TASK INSTRUCTIONS: Reproduce the listing word for word. Skip any image.

MATERIAL FOR THIS EXERCISE:
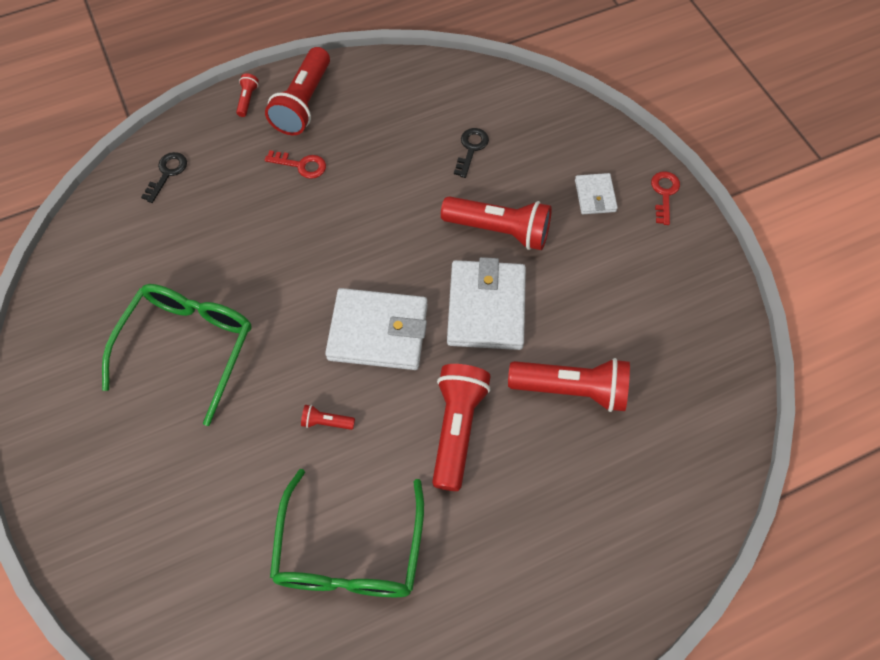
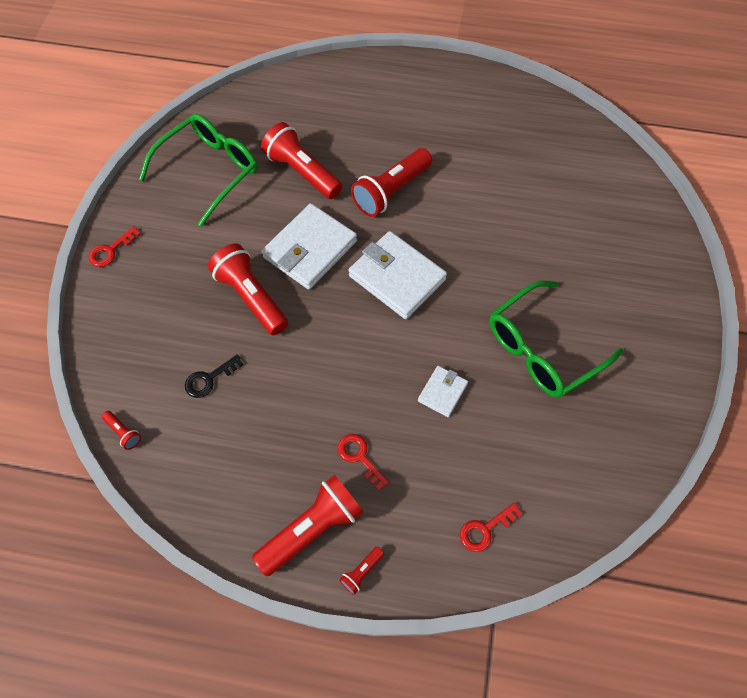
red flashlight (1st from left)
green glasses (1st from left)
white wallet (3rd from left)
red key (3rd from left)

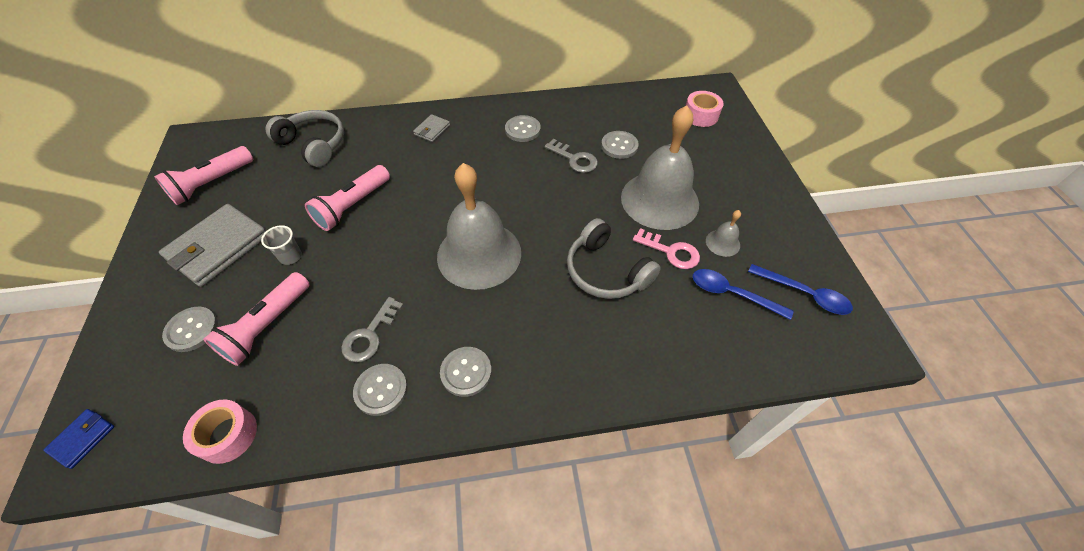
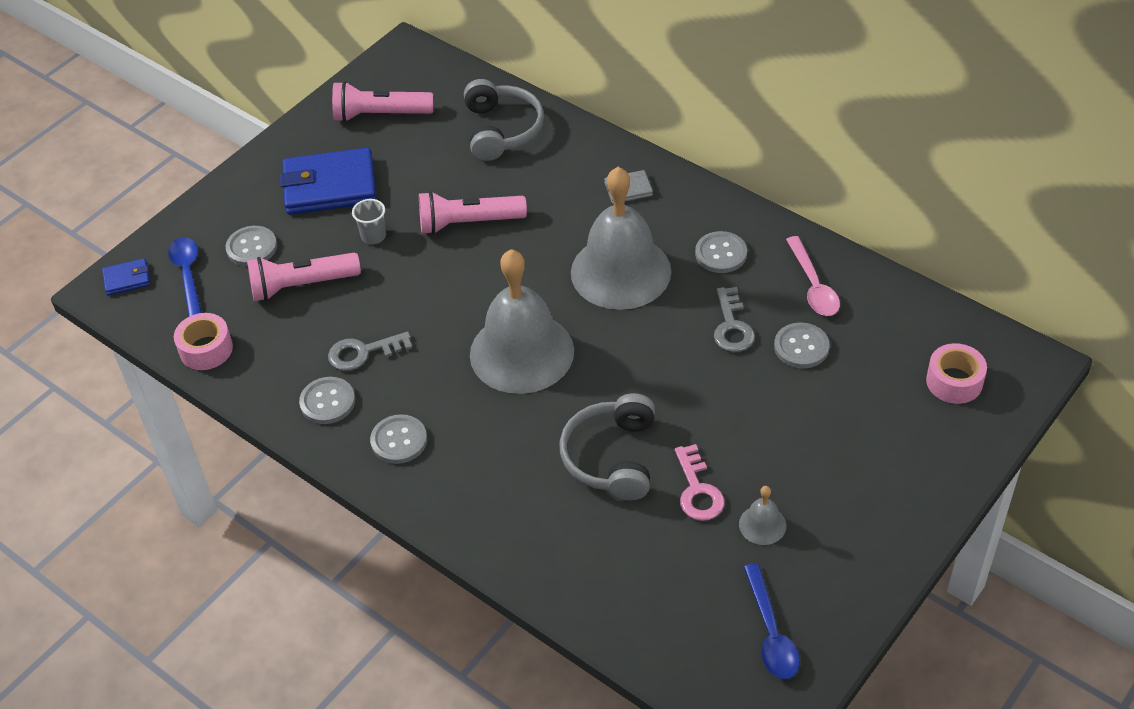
blue spoon (1st from left)
blue wallet (2nd from left)
grey bell (2nd from left)
pink spoon

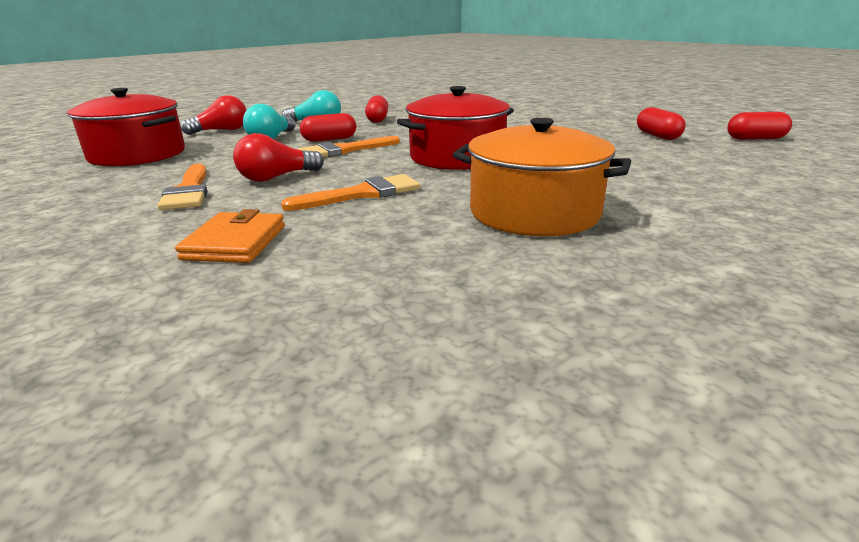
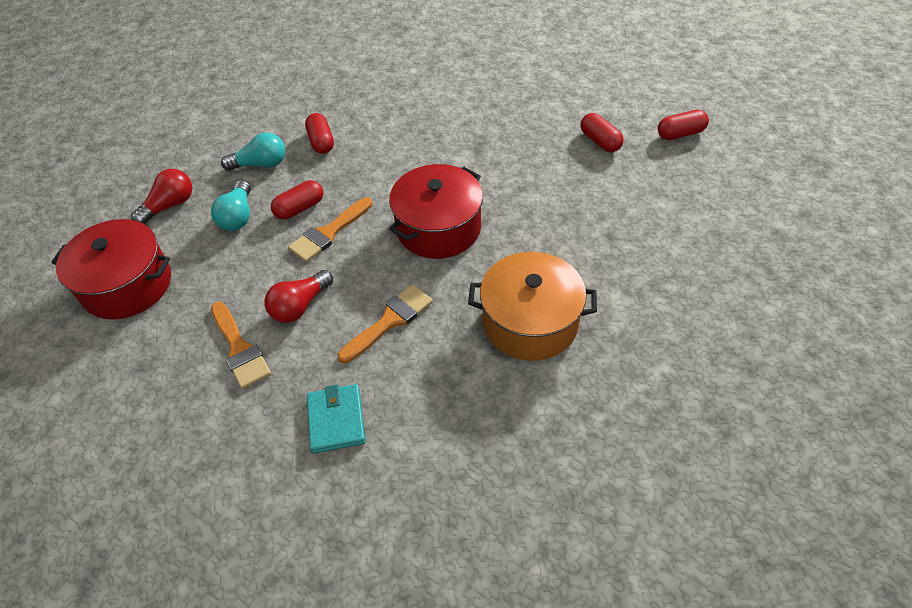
turquoise wallet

ANSWER SECTION:
red flashlight (1st from left)
green glasses (1st from left)
white wallet (3rd from left)
red key (3rd from left)

blue spoon (1st from left)
blue wallet (2nd from left)
grey bell (2nd from left)
pink spoon

turquoise wallet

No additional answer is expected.